• [What you have to do] Retype each record below word for word, pictures excluded.

====

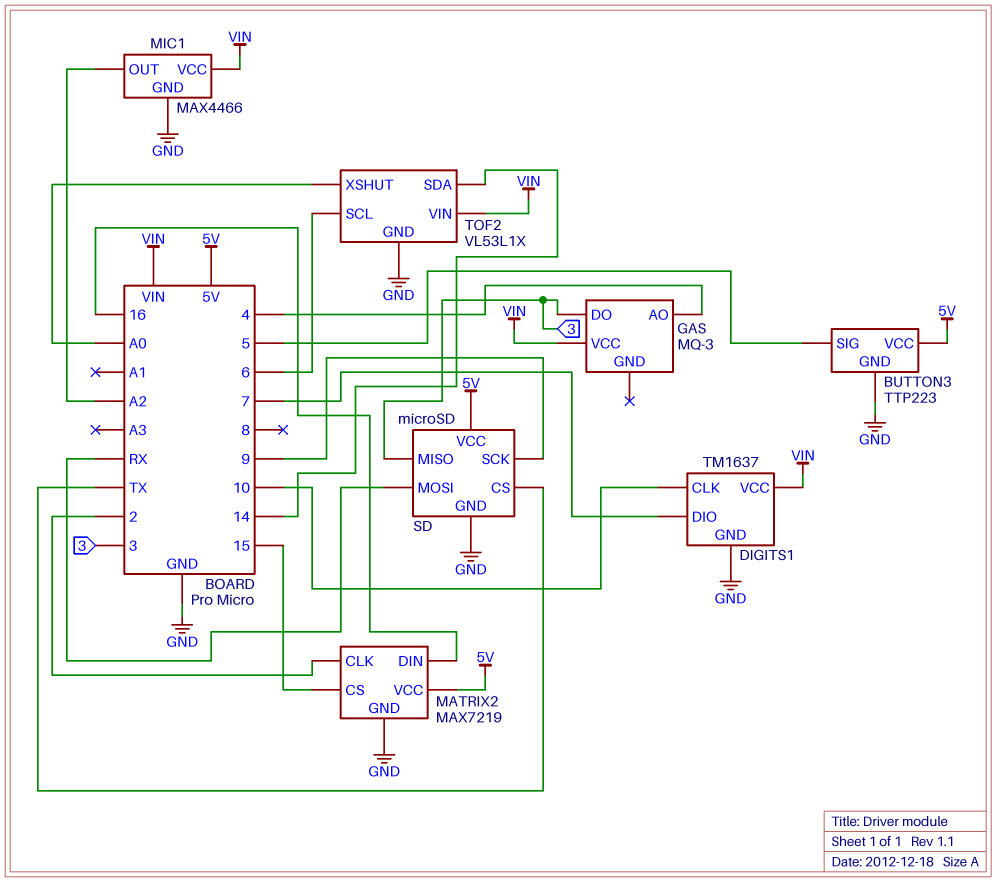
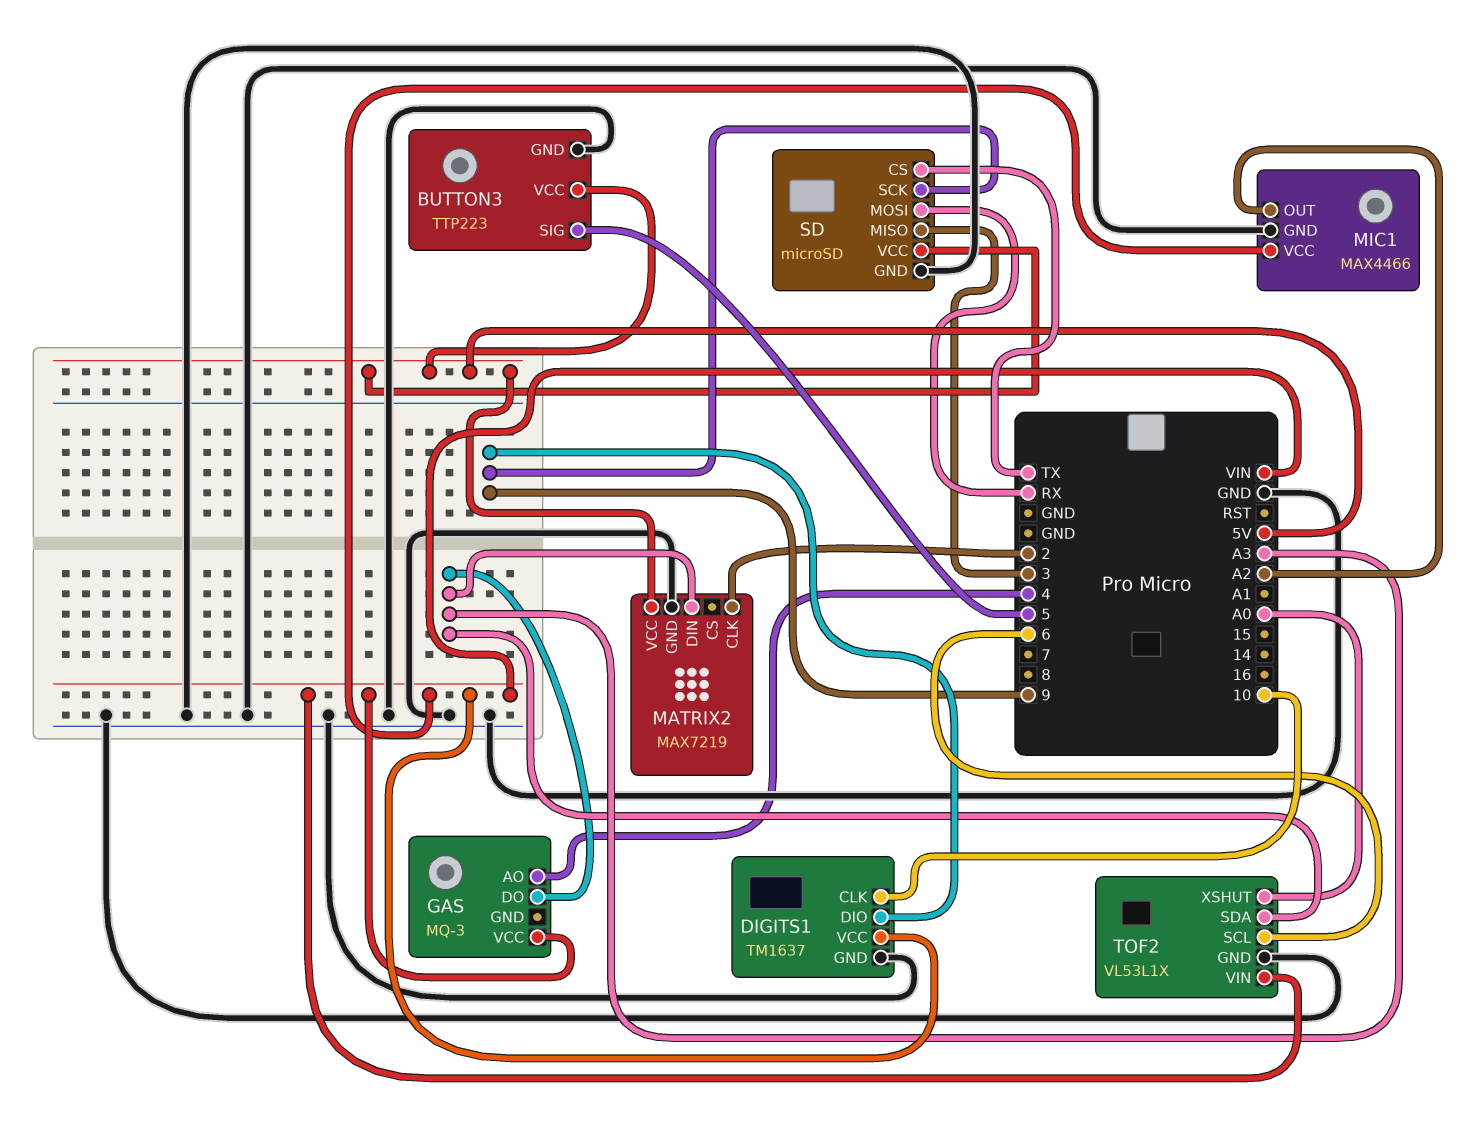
DIGITS1 pin DIO: 7 -> 9
GAS pin DO: 3 -> A3
MATRIX2 pin CS: 15 -> none
MATRIX2 pin DIN: 16 -> A3
TOF2 pin SDA: 14 -> A3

====

• [Response area]
DIGITS1 pin DIO: 7 -> 9
GAS pin DO: 3 -> A3
MATRIX2 pin CS: 15 -> none
MATRIX2 pin DIN: 16 -> A3
TOF2 pin SDA: 14 -> A3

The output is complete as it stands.